**Cel:**
Policz wiersze poniższych wpisów, w których pojawia się ciąg "kern", i podaj wyłącznie tę liczbę.

**Fragment zbioru danych:**
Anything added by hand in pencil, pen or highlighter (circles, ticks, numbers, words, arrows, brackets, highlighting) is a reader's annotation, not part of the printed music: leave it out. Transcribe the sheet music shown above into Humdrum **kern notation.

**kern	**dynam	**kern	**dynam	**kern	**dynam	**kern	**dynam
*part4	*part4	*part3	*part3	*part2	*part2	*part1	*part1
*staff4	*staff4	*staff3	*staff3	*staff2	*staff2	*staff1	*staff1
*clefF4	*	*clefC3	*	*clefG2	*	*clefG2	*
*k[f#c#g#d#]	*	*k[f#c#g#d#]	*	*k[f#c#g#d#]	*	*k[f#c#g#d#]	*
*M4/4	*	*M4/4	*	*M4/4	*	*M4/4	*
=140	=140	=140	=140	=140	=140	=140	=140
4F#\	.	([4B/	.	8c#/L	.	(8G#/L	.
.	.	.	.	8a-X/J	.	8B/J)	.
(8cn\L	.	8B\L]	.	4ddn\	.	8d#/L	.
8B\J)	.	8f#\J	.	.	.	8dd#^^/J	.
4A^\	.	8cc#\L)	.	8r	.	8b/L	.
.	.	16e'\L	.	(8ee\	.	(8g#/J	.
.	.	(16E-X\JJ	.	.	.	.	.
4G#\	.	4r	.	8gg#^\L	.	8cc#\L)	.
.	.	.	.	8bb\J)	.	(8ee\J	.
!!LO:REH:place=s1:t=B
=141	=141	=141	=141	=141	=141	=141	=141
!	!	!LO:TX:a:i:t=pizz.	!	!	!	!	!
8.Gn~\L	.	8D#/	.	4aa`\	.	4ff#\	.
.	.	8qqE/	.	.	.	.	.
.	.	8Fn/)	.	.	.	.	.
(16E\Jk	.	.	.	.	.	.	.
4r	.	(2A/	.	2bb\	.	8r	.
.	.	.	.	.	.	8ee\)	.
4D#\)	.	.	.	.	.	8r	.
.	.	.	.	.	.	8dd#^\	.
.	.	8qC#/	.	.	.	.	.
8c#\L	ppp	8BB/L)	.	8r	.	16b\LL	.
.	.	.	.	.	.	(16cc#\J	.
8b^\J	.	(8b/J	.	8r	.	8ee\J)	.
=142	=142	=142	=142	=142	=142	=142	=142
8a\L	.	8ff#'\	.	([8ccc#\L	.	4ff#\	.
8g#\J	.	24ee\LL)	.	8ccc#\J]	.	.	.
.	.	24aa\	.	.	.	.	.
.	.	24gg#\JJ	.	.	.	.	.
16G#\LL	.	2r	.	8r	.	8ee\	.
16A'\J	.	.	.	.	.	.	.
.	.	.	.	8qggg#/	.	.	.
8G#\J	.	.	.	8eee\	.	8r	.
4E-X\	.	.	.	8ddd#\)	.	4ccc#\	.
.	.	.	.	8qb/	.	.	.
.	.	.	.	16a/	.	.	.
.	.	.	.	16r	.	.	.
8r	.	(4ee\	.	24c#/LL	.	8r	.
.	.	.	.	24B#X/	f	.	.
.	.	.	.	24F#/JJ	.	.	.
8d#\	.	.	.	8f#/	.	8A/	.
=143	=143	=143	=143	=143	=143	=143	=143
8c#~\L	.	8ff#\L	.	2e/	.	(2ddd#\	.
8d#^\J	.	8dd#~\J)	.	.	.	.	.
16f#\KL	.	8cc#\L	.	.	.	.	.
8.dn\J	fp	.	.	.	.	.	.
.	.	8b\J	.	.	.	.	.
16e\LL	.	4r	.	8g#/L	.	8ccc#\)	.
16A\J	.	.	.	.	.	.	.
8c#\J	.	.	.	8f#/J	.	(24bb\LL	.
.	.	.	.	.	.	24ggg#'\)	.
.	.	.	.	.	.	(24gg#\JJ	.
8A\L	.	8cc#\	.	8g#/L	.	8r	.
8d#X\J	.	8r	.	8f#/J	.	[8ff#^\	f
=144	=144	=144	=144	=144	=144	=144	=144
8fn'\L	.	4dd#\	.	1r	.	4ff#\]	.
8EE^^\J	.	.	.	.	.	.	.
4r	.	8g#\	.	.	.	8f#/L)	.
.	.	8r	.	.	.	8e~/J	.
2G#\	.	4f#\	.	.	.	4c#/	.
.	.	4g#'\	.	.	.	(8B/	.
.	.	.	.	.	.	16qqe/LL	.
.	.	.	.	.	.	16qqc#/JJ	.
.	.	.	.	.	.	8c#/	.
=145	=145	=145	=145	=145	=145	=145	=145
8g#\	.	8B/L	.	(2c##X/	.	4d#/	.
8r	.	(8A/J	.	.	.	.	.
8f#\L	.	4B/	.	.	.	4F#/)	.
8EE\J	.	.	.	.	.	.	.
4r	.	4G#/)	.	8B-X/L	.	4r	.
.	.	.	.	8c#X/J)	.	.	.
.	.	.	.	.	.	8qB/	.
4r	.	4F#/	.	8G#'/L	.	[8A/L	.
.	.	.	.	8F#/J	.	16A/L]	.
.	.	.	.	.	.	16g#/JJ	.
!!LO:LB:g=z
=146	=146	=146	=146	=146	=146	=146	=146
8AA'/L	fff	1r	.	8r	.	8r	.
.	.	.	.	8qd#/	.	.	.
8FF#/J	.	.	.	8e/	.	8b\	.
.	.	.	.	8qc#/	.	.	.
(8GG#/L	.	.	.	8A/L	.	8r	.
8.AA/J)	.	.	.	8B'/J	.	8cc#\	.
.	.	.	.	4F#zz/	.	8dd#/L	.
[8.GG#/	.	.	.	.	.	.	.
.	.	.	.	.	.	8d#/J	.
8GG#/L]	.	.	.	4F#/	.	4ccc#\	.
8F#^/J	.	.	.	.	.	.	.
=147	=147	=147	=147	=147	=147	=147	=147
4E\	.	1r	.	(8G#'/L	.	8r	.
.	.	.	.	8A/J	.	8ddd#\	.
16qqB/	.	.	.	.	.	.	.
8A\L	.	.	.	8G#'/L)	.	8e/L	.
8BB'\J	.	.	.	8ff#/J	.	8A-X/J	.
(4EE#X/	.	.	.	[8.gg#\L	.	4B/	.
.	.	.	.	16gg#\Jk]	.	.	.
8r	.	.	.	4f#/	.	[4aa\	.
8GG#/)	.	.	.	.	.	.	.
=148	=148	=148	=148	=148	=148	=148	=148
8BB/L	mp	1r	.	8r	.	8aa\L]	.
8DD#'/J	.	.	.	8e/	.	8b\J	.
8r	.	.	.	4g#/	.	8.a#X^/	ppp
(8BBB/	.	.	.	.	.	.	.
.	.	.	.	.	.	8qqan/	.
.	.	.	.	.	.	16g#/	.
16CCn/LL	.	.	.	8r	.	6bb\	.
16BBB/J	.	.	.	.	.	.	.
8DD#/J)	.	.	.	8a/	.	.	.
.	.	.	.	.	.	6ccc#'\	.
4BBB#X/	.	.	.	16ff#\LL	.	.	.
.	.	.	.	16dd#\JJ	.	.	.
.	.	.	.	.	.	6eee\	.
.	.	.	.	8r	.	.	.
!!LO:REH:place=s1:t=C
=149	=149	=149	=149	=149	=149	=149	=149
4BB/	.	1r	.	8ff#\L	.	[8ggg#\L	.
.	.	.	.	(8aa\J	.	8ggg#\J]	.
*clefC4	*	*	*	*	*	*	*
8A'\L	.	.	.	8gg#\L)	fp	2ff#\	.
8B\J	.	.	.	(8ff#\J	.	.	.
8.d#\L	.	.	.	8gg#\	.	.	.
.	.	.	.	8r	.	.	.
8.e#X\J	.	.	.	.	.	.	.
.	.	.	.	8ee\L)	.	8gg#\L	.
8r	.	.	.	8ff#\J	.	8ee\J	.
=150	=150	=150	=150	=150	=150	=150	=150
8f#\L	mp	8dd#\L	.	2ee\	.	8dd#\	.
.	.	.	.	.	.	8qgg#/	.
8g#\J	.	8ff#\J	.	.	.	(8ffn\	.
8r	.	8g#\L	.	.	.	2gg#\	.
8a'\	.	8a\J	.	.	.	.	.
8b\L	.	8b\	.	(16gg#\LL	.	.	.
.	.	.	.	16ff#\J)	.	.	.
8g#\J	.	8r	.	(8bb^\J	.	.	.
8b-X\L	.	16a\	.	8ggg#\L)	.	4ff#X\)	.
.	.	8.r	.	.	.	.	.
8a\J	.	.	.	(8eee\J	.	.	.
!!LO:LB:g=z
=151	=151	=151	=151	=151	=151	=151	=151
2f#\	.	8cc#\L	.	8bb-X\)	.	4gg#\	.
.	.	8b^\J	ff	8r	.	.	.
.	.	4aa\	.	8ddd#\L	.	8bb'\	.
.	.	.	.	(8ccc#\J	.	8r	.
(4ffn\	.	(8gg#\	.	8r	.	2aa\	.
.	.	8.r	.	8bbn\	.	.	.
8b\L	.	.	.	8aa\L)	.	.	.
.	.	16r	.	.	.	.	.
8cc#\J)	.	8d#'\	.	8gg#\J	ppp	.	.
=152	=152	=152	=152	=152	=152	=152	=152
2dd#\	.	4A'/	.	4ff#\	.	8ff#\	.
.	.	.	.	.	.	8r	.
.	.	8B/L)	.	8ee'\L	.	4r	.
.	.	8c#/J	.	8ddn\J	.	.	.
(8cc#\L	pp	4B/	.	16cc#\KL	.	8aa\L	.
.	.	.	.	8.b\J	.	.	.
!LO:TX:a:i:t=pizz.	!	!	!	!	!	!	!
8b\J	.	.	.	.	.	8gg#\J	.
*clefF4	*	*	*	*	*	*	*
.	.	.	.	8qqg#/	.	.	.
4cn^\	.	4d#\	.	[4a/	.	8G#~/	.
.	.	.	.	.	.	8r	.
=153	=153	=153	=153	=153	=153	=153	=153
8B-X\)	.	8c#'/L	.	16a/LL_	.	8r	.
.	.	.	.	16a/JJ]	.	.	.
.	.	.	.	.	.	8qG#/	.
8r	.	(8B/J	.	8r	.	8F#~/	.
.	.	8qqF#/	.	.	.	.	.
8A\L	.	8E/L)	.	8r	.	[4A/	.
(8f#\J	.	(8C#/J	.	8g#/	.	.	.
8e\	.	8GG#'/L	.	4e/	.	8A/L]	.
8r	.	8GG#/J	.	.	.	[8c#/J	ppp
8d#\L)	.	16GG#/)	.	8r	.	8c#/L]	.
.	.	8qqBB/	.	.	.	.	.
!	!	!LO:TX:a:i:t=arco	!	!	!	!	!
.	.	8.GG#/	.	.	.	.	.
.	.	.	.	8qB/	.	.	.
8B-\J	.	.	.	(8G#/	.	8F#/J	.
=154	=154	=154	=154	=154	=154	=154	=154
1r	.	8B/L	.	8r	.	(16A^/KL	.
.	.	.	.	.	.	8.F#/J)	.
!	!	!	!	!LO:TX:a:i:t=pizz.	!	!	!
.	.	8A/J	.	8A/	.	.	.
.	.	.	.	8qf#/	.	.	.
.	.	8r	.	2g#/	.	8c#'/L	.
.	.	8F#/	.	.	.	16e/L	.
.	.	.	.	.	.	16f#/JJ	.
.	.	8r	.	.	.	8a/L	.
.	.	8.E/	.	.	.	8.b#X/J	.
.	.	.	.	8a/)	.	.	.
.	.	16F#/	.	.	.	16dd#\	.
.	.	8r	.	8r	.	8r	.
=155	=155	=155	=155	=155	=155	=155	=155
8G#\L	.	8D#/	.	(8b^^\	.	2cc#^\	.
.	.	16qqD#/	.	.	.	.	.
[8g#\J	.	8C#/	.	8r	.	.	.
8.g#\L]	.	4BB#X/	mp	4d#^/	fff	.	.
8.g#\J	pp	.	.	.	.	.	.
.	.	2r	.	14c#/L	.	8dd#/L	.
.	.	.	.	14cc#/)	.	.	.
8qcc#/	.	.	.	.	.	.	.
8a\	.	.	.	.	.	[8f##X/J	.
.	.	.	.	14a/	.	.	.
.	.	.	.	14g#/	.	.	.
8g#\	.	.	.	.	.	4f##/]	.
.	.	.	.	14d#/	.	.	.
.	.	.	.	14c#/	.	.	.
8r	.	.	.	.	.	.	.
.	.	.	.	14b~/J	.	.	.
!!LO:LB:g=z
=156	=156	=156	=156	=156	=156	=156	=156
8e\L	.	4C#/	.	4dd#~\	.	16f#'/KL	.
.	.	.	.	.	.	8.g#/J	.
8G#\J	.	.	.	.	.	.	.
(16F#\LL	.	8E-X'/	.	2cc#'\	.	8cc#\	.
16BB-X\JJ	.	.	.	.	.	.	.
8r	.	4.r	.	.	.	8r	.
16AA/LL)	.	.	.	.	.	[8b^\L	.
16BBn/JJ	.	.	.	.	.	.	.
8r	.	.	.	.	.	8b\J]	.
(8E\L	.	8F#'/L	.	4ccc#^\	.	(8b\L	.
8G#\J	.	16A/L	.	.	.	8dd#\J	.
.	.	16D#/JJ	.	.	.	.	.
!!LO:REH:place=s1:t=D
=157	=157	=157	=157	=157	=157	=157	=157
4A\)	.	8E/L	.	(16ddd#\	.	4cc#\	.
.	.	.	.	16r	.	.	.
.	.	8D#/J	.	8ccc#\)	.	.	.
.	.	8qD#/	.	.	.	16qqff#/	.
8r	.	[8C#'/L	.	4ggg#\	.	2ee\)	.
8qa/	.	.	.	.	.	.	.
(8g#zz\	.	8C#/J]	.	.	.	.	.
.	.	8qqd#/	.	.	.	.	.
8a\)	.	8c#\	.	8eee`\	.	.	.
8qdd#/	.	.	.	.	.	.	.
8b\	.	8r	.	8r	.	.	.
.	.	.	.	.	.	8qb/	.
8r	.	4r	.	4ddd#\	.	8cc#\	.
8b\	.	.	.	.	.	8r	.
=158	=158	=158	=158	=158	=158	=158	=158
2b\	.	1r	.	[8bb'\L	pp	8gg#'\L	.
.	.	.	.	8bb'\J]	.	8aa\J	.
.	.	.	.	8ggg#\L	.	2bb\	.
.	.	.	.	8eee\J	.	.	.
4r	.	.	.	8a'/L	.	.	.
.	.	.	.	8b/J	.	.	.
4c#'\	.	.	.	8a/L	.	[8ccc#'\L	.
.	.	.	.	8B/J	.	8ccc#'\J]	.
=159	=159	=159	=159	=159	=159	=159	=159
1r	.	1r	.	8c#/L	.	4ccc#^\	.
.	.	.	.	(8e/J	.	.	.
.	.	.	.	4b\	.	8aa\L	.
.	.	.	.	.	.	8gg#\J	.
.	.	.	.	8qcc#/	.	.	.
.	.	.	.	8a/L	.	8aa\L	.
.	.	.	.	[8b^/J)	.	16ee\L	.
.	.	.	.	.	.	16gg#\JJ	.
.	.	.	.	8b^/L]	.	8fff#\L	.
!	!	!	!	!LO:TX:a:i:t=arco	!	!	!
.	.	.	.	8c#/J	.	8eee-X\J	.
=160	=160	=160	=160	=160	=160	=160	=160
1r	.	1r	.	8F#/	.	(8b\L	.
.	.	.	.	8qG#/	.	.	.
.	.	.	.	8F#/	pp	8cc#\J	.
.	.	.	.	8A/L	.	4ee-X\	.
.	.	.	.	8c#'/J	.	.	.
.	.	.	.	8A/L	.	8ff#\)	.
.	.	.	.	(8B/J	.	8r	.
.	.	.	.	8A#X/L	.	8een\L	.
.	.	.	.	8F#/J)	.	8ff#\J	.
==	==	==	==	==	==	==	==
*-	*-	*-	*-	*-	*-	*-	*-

**Rozwiązanie zadania:**
2